# AIM:
Copy out every line of these records word for word, leaving out the pictures.

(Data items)
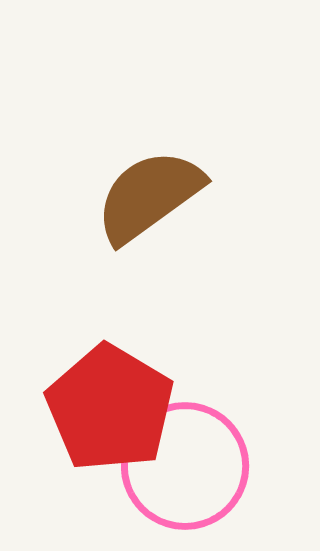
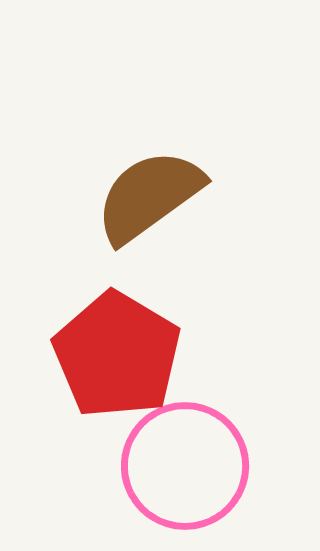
red pentagon: moved 7 px right, 53 px up
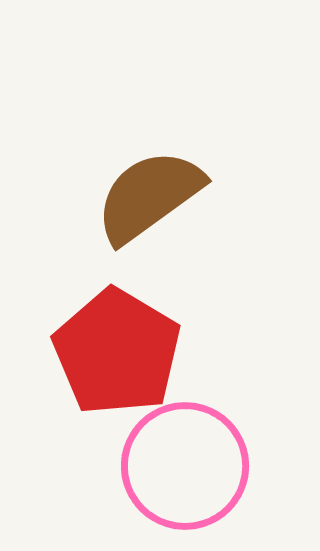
red pentagon: moved 3 px up
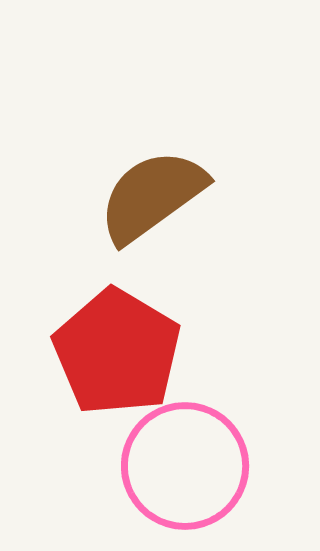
brown semicircle: moved 3 px right
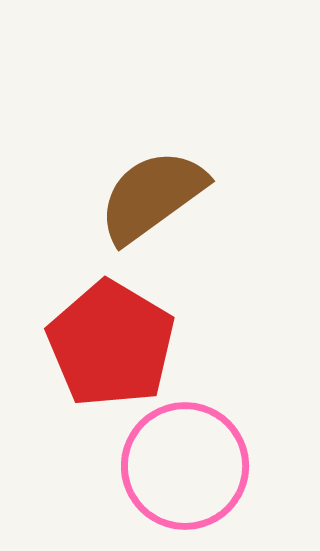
red pentagon: moved 6 px left, 8 px up
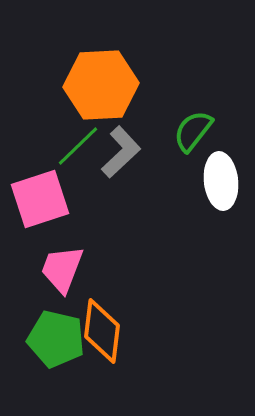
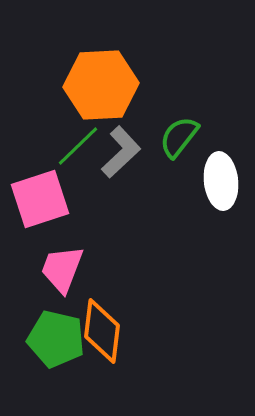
green semicircle: moved 14 px left, 6 px down
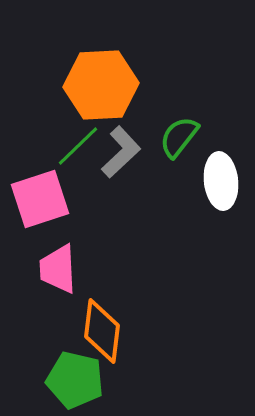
pink trapezoid: moved 4 px left; rotated 24 degrees counterclockwise
green pentagon: moved 19 px right, 41 px down
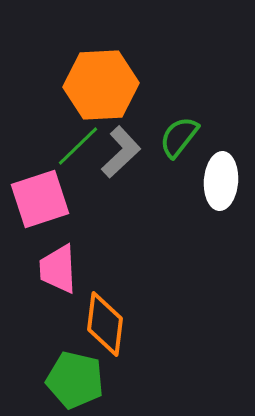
white ellipse: rotated 10 degrees clockwise
orange diamond: moved 3 px right, 7 px up
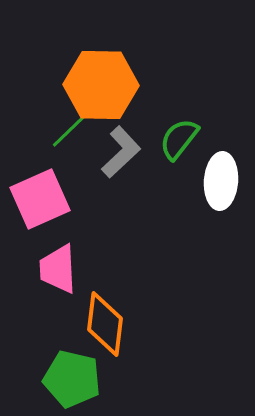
orange hexagon: rotated 4 degrees clockwise
green semicircle: moved 2 px down
green line: moved 6 px left, 18 px up
pink square: rotated 6 degrees counterclockwise
green pentagon: moved 3 px left, 1 px up
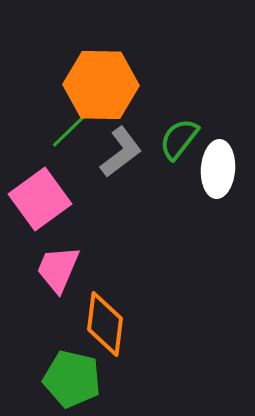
gray L-shape: rotated 6 degrees clockwise
white ellipse: moved 3 px left, 12 px up
pink square: rotated 12 degrees counterclockwise
pink trapezoid: rotated 26 degrees clockwise
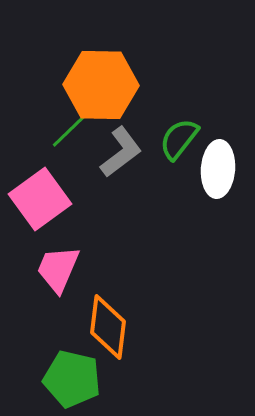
orange diamond: moved 3 px right, 3 px down
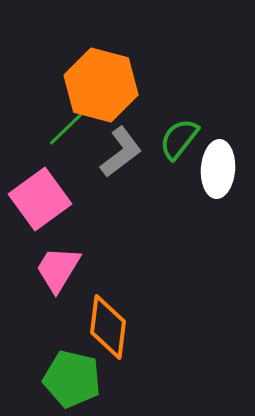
orange hexagon: rotated 14 degrees clockwise
green line: moved 3 px left, 2 px up
pink trapezoid: rotated 8 degrees clockwise
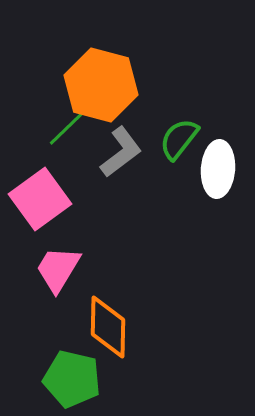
orange diamond: rotated 6 degrees counterclockwise
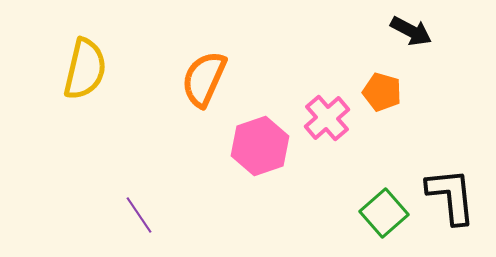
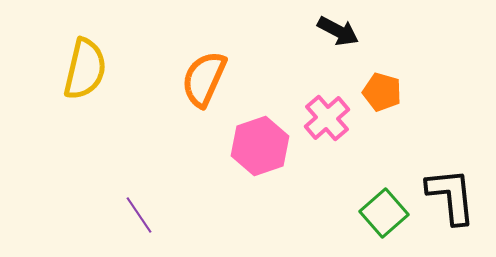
black arrow: moved 73 px left
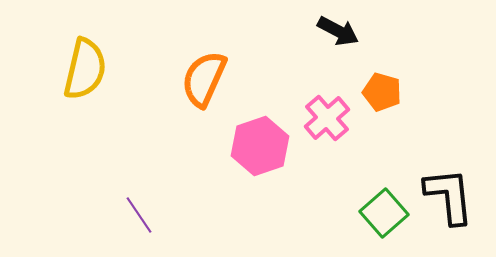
black L-shape: moved 2 px left
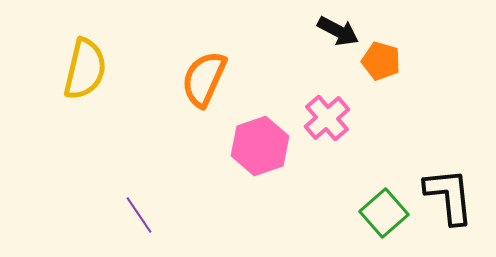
orange pentagon: moved 1 px left, 31 px up
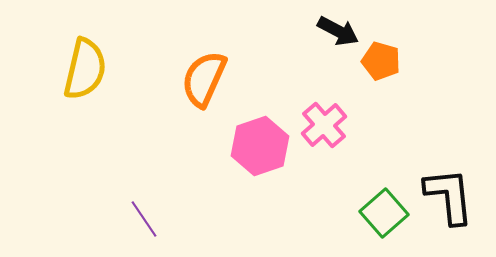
pink cross: moved 3 px left, 7 px down
purple line: moved 5 px right, 4 px down
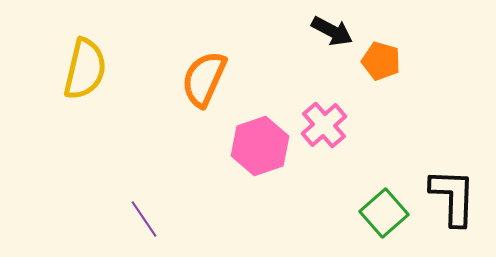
black arrow: moved 6 px left
black L-shape: moved 4 px right, 1 px down; rotated 8 degrees clockwise
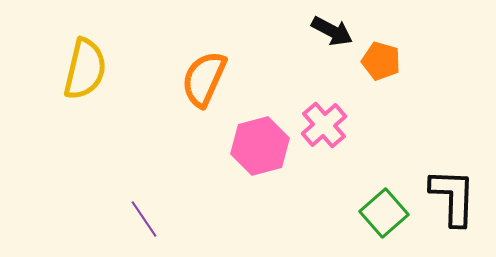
pink hexagon: rotated 4 degrees clockwise
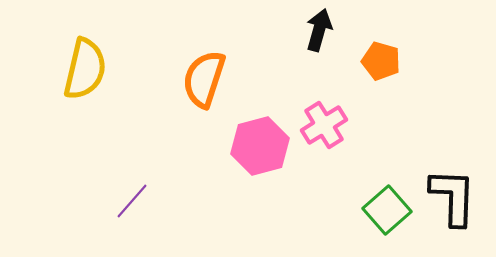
black arrow: moved 13 px left, 1 px up; rotated 102 degrees counterclockwise
orange semicircle: rotated 6 degrees counterclockwise
pink cross: rotated 9 degrees clockwise
green square: moved 3 px right, 3 px up
purple line: moved 12 px left, 18 px up; rotated 75 degrees clockwise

# RESULT OF THE EXERCISE:
red pentagon: moved 7 px right, 53 px up
red pentagon: moved 3 px up
brown semicircle: moved 3 px right
red pentagon: moved 6 px left, 8 px up
green semicircle: moved 14 px left, 6 px down
pink trapezoid: moved 4 px left; rotated 24 degrees counterclockwise
green pentagon: moved 19 px right, 41 px down
white ellipse: rotated 10 degrees clockwise
orange diamond: moved 3 px right, 7 px up
orange hexagon: rotated 4 degrees clockwise
green semicircle: moved 2 px down
green line: moved 6 px left, 18 px up
pink square: rotated 6 degrees counterclockwise
green pentagon: moved 3 px left, 1 px up
gray L-shape: rotated 6 degrees clockwise
white ellipse: moved 3 px left, 12 px up
pink square: rotated 12 degrees counterclockwise
pink trapezoid: rotated 26 degrees clockwise
orange diamond: moved 3 px right, 3 px down
orange hexagon: rotated 14 degrees clockwise
green line: moved 3 px left, 2 px up
pink trapezoid: rotated 8 degrees clockwise
orange diamond: rotated 6 degrees counterclockwise
black arrow: moved 73 px left
black L-shape: moved 2 px left
orange pentagon: moved 1 px left, 31 px up
pink cross: moved 3 px left, 7 px down
purple line: moved 5 px right, 4 px down
black arrow: moved 6 px left
black L-shape: moved 4 px right, 1 px down; rotated 8 degrees clockwise
pink hexagon: rotated 4 degrees clockwise
black arrow: moved 13 px left, 1 px up; rotated 102 degrees counterclockwise
orange semicircle: rotated 6 degrees counterclockwise
pink cross: rotated 9 degrees clockwise
green square: moved 3 px right, 3 px up
purple line: moved 12 px left, 18 px up; rotated 75 degrees clockwise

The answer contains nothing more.